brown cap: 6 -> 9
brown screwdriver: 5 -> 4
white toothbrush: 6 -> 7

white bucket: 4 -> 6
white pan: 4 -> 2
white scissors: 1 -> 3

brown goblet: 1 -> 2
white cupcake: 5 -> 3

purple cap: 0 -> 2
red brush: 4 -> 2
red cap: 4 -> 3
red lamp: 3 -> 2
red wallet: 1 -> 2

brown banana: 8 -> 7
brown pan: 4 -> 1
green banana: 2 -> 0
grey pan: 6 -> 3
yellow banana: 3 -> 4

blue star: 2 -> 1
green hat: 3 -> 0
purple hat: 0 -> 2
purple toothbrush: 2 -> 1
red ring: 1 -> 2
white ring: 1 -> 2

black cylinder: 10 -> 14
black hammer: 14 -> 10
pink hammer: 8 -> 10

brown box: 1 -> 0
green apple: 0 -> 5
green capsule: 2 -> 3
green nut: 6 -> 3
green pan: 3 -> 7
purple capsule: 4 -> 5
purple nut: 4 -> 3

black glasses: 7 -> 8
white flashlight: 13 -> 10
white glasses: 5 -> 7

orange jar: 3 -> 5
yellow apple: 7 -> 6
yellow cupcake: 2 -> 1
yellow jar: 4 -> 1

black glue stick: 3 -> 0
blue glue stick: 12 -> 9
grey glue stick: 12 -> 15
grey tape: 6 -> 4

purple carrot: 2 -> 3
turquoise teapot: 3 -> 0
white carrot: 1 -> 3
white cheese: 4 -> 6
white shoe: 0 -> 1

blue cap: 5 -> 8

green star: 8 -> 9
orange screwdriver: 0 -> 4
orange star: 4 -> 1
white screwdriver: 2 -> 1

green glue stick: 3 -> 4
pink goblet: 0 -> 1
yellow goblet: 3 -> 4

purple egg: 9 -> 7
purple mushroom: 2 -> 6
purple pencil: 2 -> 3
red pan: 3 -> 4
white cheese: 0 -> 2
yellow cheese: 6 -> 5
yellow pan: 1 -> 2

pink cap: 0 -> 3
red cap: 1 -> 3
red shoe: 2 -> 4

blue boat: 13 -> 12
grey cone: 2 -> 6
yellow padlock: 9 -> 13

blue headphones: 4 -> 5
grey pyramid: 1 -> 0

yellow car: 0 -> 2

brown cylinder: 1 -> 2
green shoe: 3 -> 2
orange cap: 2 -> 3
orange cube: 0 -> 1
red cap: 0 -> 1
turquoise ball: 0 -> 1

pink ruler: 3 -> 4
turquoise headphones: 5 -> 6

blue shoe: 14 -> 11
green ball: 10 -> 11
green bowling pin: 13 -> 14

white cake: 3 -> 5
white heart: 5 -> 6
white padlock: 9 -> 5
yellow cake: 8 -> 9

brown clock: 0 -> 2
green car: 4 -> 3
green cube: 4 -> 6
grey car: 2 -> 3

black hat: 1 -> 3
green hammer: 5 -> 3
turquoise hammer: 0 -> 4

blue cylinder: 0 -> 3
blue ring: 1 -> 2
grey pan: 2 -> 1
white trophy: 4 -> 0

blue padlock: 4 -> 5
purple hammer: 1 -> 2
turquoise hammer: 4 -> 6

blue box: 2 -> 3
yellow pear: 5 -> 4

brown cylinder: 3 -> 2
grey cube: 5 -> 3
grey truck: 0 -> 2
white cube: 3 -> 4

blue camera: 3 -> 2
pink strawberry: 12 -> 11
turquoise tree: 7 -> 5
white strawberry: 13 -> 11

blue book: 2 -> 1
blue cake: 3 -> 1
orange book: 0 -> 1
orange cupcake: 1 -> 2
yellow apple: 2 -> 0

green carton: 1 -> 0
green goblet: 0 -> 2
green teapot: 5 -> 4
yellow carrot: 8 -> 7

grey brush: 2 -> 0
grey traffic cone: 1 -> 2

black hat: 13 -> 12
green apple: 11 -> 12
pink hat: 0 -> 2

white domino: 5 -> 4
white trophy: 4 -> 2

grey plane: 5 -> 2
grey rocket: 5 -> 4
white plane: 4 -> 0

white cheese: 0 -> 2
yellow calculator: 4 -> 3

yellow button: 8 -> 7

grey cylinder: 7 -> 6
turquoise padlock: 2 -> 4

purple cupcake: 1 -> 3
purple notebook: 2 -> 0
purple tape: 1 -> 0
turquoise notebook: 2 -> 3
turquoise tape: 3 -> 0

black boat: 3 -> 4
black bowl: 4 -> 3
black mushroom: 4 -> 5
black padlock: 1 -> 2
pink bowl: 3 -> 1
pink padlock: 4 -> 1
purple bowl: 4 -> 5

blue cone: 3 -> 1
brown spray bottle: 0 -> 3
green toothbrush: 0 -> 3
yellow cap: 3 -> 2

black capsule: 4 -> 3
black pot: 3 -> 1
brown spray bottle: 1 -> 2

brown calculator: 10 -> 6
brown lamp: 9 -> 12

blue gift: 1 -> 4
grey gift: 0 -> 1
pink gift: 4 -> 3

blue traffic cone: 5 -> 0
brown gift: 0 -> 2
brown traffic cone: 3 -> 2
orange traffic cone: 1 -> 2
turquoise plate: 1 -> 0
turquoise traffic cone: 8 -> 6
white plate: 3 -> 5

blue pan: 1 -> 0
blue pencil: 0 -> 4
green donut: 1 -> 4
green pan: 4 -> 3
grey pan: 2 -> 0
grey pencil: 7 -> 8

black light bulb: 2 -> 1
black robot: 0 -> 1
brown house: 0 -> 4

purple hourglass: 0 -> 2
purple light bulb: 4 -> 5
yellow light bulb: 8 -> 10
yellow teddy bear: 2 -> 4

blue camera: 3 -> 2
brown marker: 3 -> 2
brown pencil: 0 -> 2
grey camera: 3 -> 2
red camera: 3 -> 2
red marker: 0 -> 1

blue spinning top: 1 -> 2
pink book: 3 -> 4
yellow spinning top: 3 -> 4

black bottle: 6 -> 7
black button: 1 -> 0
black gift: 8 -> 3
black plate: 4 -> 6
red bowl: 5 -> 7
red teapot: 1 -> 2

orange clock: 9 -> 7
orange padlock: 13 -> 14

- Problem statement
Only lines holding the word "cube" belong in the answer; copy each one from the material.

- Written answer
orange cube: 0 -> 1
green cube: 4 -> 6
grey cube: 5 -> 3
white cube: 3 -> 4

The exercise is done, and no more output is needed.